→ Task to carry out
A bare number is the only acceptable answer: how many lines of these entries include "donut"?

→ Information shown
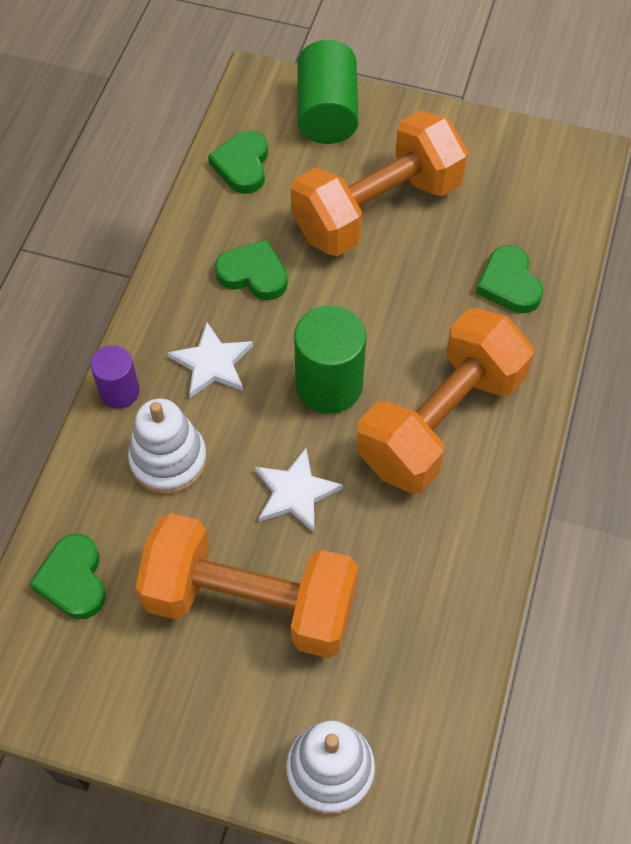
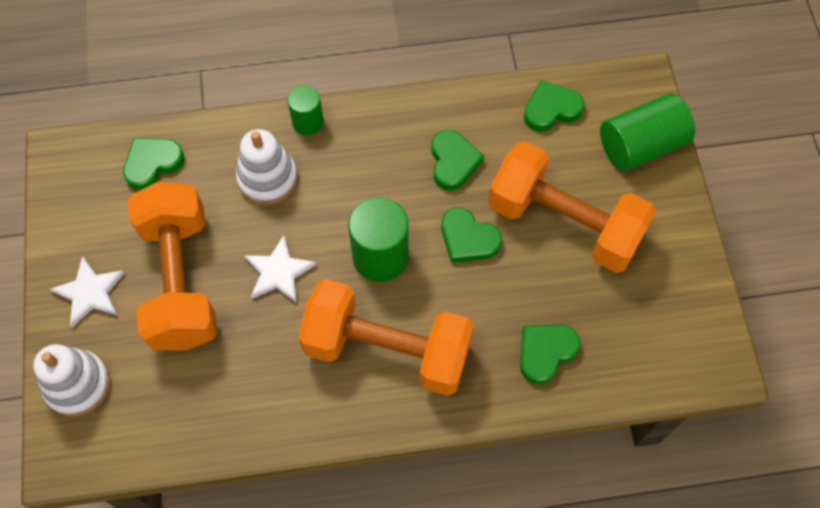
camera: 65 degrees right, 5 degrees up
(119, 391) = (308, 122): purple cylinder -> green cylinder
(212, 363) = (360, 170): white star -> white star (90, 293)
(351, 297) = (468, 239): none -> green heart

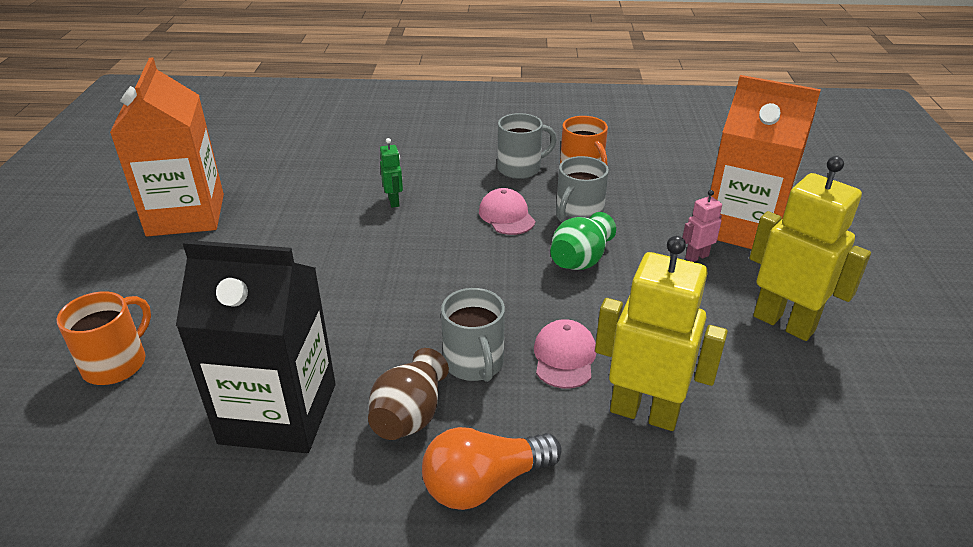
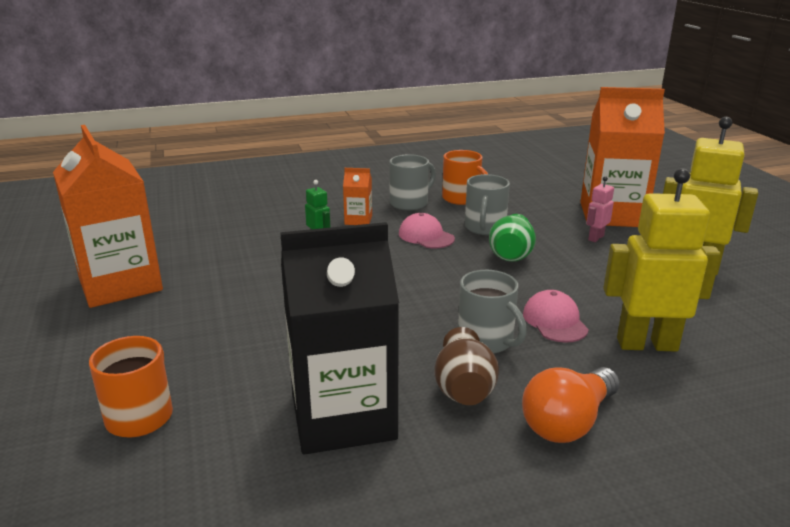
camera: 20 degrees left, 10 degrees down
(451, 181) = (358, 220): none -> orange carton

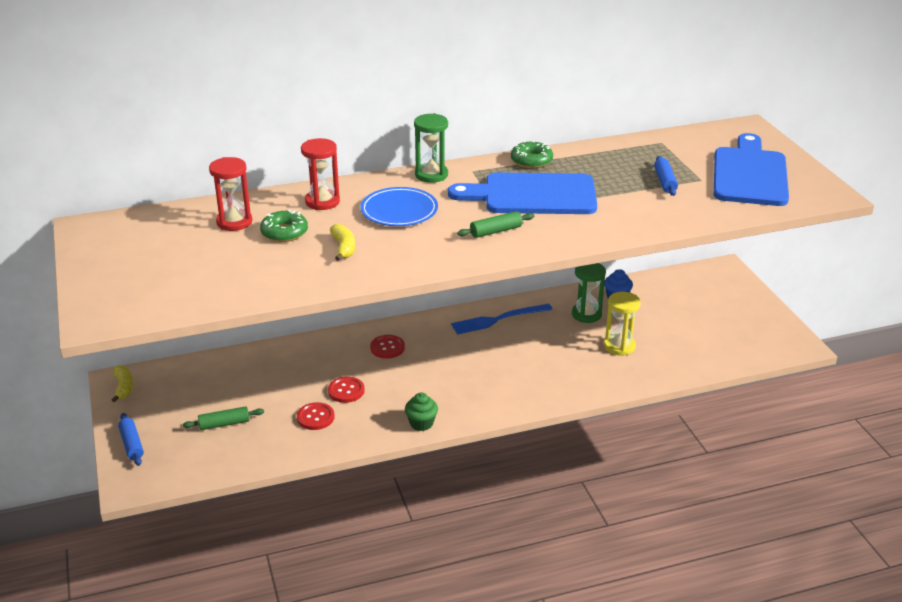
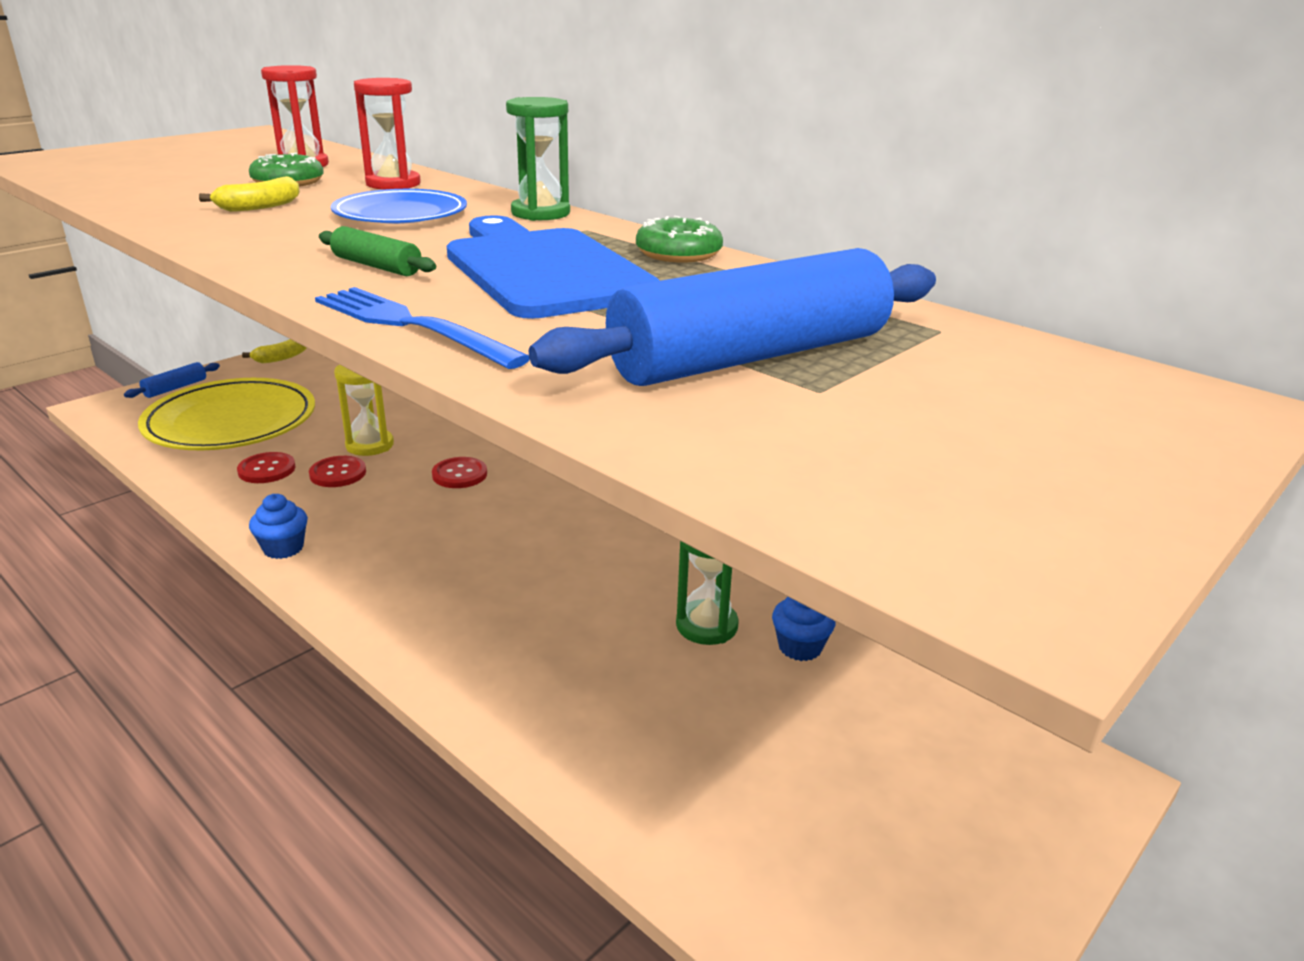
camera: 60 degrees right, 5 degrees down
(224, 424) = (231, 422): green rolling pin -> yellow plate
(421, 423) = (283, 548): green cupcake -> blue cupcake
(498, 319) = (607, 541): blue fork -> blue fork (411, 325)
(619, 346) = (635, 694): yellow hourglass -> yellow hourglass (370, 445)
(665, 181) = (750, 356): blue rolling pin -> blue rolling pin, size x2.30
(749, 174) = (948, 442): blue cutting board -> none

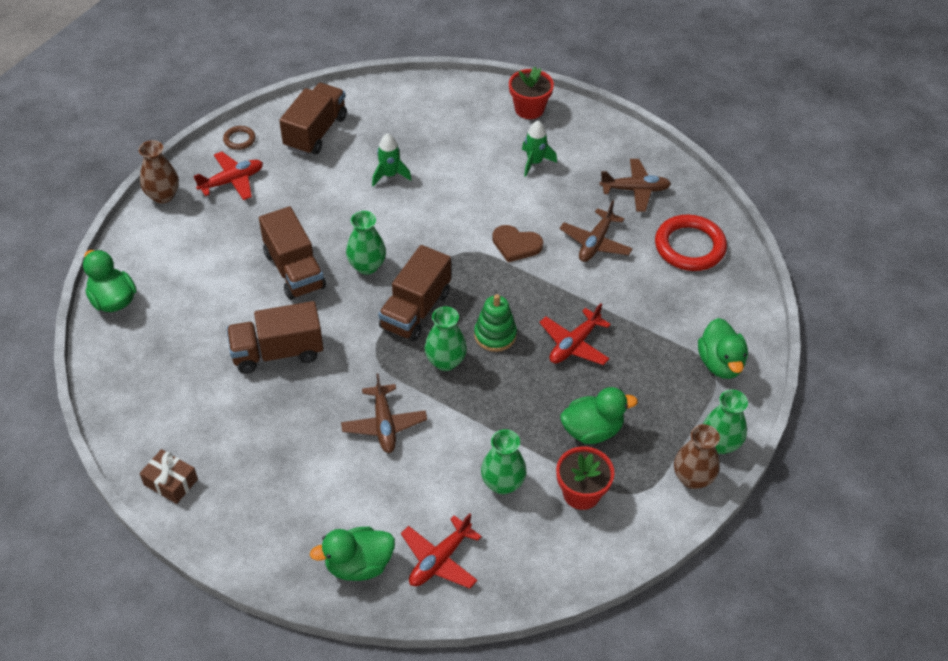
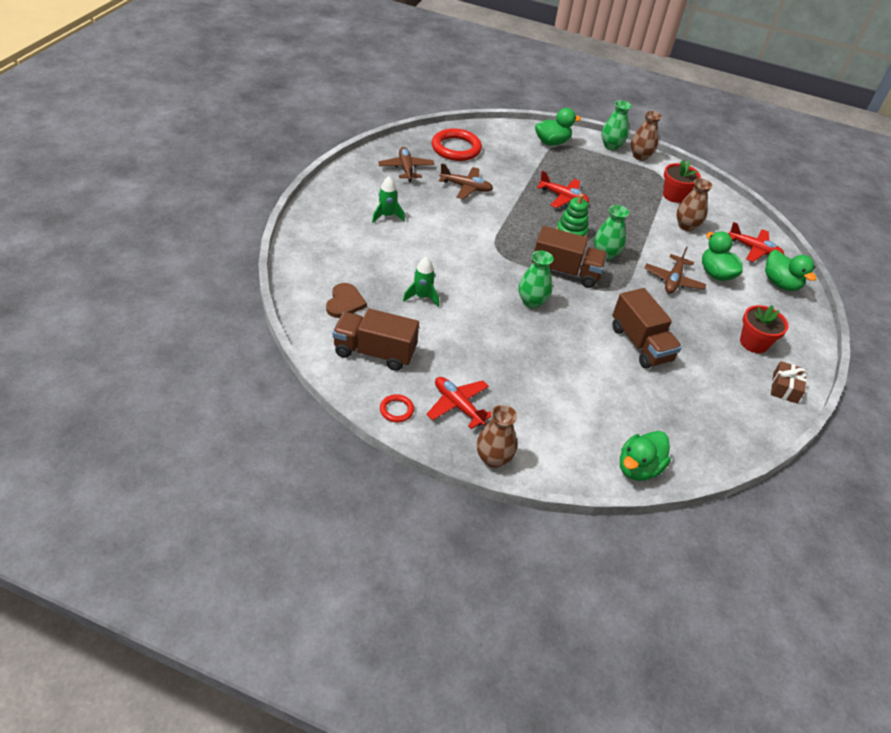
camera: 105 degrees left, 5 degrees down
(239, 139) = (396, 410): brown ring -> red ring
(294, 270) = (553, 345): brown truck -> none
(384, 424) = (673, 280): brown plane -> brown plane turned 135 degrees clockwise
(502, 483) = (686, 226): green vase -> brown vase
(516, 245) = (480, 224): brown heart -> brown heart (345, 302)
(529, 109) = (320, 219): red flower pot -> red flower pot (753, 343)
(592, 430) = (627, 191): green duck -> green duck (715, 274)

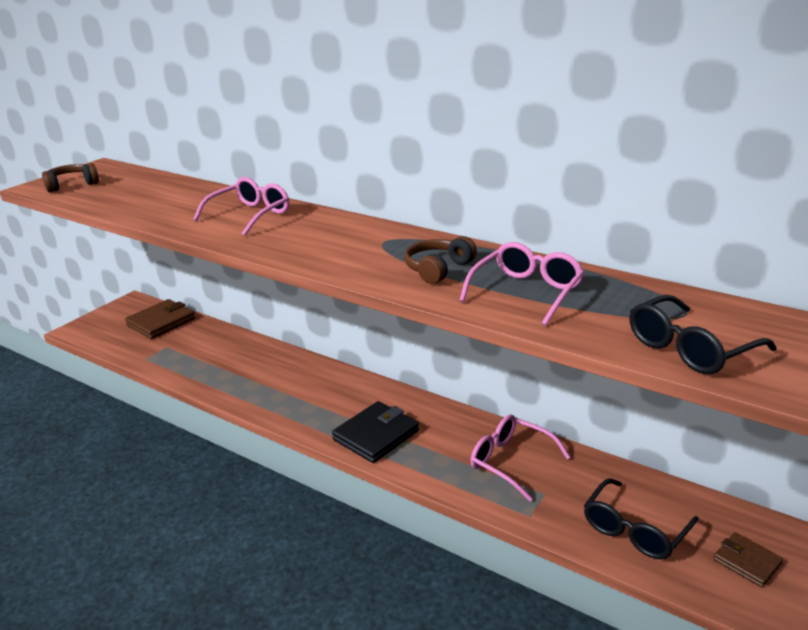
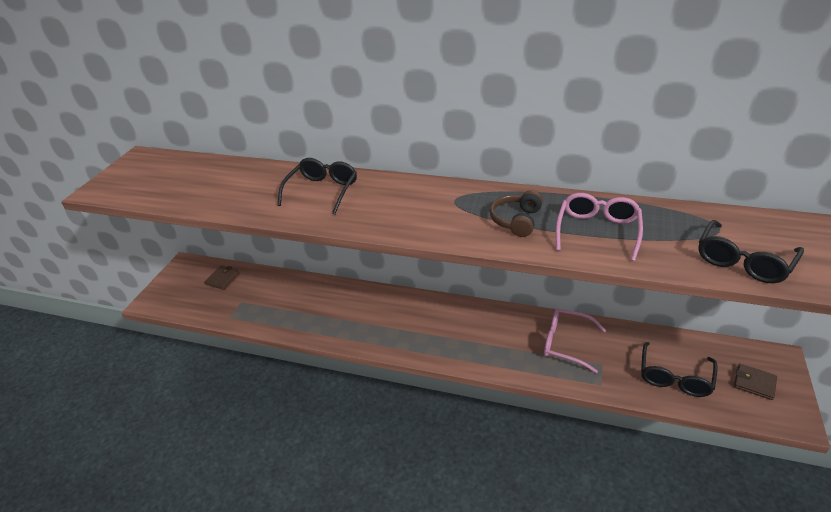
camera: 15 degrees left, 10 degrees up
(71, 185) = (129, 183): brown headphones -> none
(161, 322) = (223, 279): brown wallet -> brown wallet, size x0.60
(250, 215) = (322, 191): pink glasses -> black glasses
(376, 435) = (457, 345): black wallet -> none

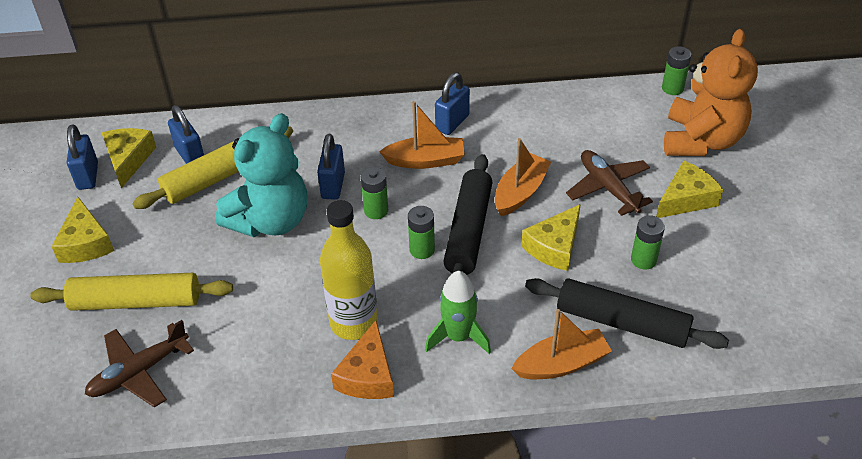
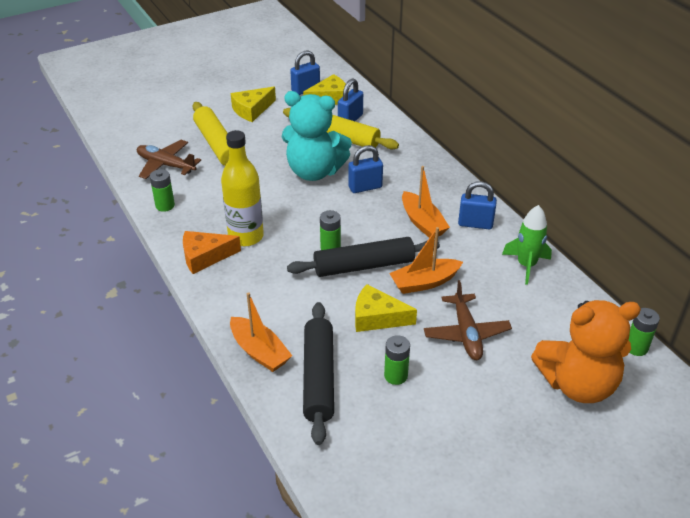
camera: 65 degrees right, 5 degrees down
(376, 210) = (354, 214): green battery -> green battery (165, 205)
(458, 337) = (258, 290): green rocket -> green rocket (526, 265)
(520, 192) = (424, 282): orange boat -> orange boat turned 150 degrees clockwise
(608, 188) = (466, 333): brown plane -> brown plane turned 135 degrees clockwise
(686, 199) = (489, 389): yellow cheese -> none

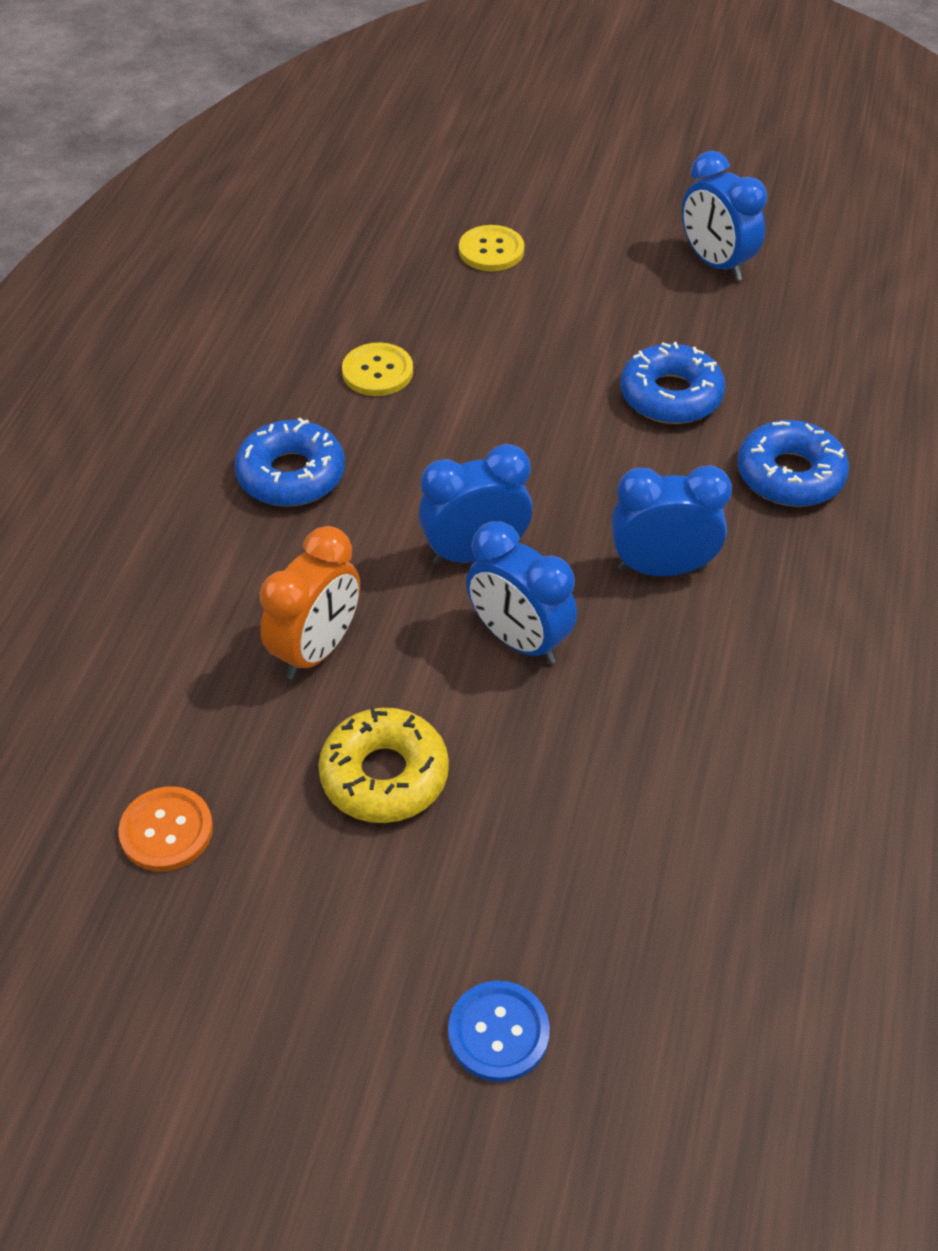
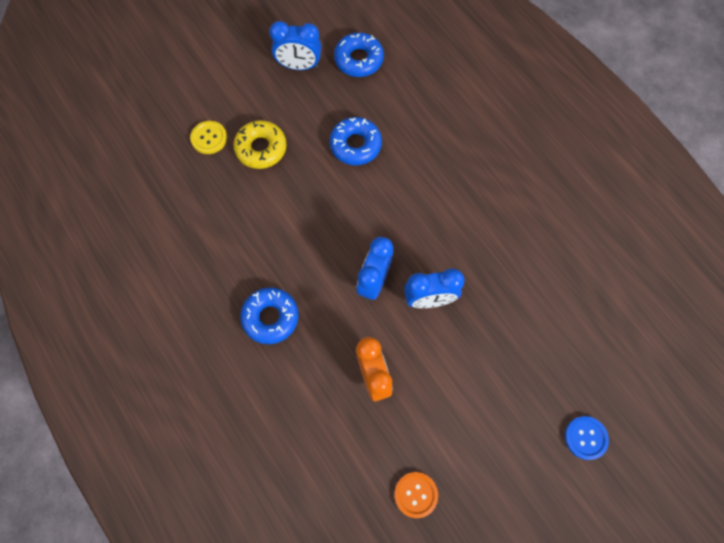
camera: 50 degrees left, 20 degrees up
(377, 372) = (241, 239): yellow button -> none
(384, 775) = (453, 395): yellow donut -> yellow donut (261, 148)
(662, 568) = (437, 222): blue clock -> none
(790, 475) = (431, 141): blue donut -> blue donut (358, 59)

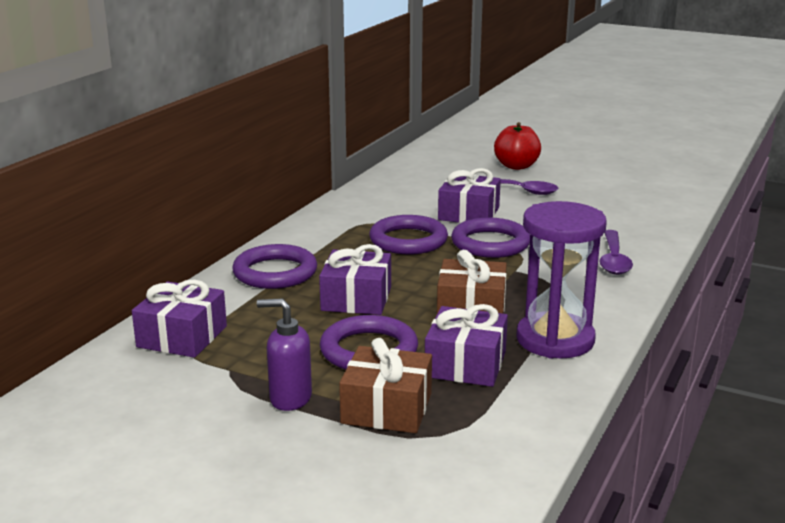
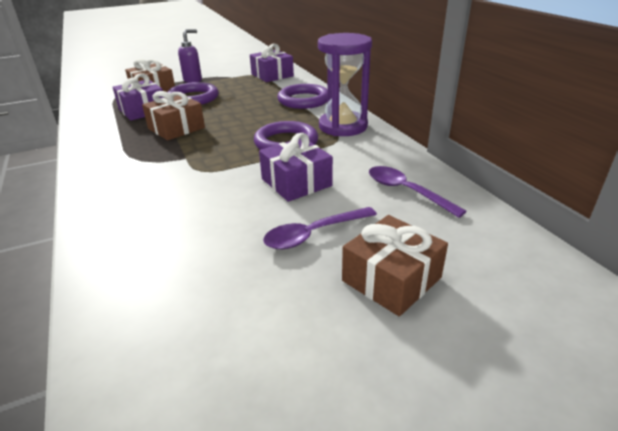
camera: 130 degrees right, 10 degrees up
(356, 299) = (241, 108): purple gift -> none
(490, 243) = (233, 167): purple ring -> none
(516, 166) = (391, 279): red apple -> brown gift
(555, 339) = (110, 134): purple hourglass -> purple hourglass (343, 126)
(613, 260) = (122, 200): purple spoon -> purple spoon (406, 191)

→ Exercise result
2